START Source material

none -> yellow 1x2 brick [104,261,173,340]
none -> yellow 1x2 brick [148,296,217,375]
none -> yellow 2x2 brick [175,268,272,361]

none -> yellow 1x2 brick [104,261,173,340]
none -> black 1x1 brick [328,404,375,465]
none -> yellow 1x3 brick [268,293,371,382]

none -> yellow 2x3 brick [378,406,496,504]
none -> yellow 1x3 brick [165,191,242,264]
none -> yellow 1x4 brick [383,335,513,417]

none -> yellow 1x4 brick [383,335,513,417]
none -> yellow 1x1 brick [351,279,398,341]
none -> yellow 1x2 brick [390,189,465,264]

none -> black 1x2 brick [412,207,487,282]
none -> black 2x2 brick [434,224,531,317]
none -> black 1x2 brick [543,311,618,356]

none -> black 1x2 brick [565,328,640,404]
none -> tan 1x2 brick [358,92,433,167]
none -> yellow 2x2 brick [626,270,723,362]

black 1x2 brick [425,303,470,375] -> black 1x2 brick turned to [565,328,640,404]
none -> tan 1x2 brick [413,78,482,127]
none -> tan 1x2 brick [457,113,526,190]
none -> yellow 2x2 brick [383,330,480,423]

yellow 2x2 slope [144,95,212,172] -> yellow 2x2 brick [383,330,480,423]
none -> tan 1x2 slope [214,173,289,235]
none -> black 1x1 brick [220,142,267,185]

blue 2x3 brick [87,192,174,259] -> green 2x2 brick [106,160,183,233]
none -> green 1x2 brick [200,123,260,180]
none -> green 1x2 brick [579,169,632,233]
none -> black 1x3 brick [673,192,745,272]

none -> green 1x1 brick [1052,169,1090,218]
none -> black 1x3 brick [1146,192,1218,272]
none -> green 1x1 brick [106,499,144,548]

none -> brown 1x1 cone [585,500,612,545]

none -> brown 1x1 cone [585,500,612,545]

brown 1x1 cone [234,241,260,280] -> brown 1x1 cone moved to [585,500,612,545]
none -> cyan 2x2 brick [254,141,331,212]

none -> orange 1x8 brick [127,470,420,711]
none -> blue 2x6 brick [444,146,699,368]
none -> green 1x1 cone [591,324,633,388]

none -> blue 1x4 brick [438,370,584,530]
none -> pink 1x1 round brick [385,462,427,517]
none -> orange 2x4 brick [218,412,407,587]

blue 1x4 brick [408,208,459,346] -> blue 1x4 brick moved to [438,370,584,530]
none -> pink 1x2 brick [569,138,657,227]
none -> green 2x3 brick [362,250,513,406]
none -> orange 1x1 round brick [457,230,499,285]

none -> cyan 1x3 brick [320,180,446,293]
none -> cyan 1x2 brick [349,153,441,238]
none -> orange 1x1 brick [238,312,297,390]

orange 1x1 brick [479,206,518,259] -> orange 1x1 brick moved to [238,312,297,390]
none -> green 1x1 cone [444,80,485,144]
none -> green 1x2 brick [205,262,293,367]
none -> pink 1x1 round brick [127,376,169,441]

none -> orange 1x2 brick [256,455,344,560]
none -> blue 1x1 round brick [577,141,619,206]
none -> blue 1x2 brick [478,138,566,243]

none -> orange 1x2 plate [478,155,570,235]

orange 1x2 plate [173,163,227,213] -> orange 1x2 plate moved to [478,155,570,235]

END Source material

• [To do]
Return every line from the records above that holds the word "orange".

• [Finished exercise]
none -> orange 1x8 brick [127,470,420,711]
none -> orange 2x4 brick [218,412,407,587]
none -> orange 1x1 round brick [457,230,499,285]
none -> orange 1x1 brick [238,312,297,390]
orange 1x1 brick [479,206,518,259] -> orange 1x1 brick moved to [238,312,297,390]
none -> orange 1x2 brick [256,455,344,560]
none -> orange 1x2 plate [478,155,570,235]
orange 1x2 plate [173,163,227,213] -> orange 1x2 plate moved to [478,155,570,235]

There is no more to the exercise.